DIRECTIONS FOR THIS TASK:
Below are some records; output exactly the lines from the line with "J1 pin 2: AC1 -> AC2" to the line with "Y101: 20MHz (U103/XIN, XO)", both ends kept, and nothing more.

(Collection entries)
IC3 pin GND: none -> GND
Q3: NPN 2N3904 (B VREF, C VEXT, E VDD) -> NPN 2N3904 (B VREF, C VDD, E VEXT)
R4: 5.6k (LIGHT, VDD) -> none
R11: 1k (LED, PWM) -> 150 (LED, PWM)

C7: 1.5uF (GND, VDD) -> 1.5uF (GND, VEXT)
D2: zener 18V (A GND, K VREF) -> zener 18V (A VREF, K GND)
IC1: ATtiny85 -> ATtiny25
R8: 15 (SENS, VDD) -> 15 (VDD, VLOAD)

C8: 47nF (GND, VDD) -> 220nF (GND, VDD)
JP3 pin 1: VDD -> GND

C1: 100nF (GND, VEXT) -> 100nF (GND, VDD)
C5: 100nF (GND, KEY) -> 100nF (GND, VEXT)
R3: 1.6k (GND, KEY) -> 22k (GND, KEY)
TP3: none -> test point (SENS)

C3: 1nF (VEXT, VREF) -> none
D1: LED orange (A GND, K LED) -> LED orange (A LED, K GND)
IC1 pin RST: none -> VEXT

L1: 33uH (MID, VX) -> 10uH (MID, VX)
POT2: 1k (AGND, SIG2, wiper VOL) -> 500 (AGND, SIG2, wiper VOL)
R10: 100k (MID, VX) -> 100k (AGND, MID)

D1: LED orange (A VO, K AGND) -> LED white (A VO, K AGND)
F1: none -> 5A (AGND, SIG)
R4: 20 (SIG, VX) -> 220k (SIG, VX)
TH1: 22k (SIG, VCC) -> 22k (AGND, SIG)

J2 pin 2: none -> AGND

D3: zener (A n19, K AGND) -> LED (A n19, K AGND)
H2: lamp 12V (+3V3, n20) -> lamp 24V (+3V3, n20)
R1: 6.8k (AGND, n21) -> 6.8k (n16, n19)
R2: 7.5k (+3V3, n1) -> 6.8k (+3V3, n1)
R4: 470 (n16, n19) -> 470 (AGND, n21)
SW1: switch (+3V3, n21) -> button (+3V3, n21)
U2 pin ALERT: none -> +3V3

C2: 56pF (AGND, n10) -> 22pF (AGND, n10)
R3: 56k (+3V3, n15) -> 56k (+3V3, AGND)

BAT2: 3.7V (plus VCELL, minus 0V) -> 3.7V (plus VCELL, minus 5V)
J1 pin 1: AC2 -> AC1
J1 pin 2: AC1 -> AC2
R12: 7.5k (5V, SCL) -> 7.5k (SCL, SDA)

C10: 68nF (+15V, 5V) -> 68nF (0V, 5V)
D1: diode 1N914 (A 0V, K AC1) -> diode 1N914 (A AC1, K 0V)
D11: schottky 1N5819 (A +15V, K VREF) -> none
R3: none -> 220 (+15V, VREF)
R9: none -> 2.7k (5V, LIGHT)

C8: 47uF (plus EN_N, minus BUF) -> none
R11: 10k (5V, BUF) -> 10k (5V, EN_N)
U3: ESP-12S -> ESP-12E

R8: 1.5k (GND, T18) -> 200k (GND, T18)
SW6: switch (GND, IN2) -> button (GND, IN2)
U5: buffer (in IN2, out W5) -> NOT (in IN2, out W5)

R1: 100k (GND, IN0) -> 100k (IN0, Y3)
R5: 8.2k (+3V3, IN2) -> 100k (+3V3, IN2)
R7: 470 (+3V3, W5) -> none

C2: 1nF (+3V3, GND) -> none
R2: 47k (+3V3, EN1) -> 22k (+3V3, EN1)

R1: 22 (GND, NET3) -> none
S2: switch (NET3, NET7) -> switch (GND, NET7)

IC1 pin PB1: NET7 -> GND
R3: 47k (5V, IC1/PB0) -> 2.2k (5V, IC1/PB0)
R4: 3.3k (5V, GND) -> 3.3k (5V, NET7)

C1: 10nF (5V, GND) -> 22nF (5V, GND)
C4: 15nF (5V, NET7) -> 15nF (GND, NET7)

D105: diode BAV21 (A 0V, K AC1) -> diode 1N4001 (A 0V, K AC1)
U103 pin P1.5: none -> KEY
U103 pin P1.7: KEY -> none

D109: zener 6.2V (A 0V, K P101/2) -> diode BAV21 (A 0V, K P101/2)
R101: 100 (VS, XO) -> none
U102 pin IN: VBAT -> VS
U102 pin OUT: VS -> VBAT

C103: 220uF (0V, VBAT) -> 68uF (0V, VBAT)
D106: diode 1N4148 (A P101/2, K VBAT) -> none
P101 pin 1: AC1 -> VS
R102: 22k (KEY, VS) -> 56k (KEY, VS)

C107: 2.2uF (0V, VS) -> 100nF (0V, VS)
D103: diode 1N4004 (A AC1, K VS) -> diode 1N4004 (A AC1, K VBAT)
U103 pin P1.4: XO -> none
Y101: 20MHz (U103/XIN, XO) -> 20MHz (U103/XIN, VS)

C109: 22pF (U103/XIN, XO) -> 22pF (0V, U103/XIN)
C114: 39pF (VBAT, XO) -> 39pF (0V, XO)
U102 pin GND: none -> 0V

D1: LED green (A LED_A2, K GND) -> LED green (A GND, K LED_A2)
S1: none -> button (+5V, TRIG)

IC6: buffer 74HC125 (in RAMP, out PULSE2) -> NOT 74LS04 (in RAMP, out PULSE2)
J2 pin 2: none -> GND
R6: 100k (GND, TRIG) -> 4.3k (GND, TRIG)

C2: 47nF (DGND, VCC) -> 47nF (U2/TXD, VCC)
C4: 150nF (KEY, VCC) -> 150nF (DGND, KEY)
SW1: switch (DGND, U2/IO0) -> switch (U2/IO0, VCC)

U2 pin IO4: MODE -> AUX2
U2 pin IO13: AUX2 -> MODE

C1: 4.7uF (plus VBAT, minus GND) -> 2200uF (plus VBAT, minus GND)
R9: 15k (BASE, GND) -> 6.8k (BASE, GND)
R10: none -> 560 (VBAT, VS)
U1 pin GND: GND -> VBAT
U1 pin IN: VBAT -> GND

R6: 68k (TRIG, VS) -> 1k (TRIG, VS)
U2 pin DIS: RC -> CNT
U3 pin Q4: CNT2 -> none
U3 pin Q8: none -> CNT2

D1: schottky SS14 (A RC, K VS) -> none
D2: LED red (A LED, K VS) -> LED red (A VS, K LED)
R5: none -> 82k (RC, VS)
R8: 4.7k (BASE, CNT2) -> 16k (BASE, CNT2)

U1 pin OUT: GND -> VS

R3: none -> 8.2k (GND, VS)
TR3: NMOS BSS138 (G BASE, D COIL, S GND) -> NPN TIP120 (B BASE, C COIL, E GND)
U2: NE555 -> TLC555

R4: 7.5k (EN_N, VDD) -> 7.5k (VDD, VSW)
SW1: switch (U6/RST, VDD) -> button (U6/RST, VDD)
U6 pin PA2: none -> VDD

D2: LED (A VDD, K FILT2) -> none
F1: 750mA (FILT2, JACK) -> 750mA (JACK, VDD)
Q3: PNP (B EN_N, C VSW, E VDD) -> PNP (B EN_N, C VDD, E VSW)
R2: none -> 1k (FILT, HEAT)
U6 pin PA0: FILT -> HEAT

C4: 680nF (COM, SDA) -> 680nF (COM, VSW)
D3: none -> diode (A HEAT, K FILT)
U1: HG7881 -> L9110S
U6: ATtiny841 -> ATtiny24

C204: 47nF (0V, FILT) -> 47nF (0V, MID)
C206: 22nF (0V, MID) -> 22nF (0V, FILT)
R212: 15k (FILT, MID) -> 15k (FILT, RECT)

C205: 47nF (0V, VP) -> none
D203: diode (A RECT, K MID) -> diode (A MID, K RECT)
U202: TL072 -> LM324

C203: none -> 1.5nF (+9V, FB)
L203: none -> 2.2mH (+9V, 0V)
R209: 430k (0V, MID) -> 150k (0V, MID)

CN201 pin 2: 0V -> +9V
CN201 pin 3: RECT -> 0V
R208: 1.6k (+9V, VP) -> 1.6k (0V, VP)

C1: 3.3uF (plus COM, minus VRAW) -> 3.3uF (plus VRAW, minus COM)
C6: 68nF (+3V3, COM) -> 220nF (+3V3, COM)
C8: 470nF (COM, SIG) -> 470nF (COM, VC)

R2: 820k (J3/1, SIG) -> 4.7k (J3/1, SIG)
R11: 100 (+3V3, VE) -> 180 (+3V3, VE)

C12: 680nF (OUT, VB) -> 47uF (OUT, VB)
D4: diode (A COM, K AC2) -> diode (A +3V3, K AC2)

SOLUTION FOR THIS TASK:
J1 pin 2: AC1 -> AC2
R12: 7.5k (5V, SCL) -> 7.5k (SCL, SDA)

C10: 68nF (+15V, 5V) -> 68nF (0V, 5V)
D1: diode 1N914 (A 0V, K AC1) -> diode 1N914 (A AC1, K 0V)
D11: schottky 1N5819 (A +15V, K VREF) -> none
R3: none -> 220 (+15V, VREF)
R9: none -> 2.7k (5V, LIGHT)

C8: 47uF (plus EN_N, minus BUF) -> none
R11: 10k (5V, BUF) -> 10k (5V, EN_N)
U3: ESP-12S -> ESP-12E

R8: 1.5k (GND, T18) -> 200k (GND, T18)
SW6: switch (GND, IN2) -> button (GND, IN2)
U5: buffer (in IN2, out W5) -> NOT (in IN2, out W5)

R1: 100k (GND, IN0) -> 100k (IN0, Y3)
R5: 8.2k (+3V3, IN2) -> 100k (+3V3, IN2)
R7: 470 (+3V3, W5) -> none

C2: 1nF (+3V3, GND) -> none
R2: 47k (+3V3, EN1) -> 22k (+3V3, EN1)

R1: 22 (GND, NET3) -> none
S2: switch (NET3, NET7) -> switch (GND, NET7)

IC1 pin PB1: NET7 -> GND
R3: 47k (5V, IC1/PB0) -> 2.2k (5V, IC1/PB0)
R4: 3.3k (5V, GND) -> 3.3k (5V, NET7)

C1: 10nF (5V, GND) -> 22nF (5V, GND)
C4: 15nF (5V, NET7) -> 15nF (GND, NET7)

D105: diode BAV21 (A 0V, K AC1) -> diode 1N4001 (A 0V, K AC1)
U103 pin P1.5: none -> KEY
U103 pin P1.7: KEY -> none

D109: zener 6.2V (A 0V, K P101/2) -> diode BAV21 (A 0V, K P101/2)
R101: 100 (VS, XO) -> none
U102 pin IN: VBAT -> VS
U102 pin OUT: VS -> VBAT

C103: 220uF (0V, VBAT) -> 68uF (0V, VBAT)
D106: diode 1N4148 (A P101/2, K VBAT) -> none
P101 pin 1: AC1 -> VS
R102: 22k (KEY, VS) -> 56k (KEY, VS)

C107: 2.2uF (0V, VS) -> 100nF (0V, VS)
D103: diode 1N4004 (A AC1, K VS) -> diode 1N4004 (A AC1, K VBAT)
U103 pin P1.4: XO -> none
Y101: 20MHz (U103/XIN, XO) -> 20MHz (U103/XIN, VS)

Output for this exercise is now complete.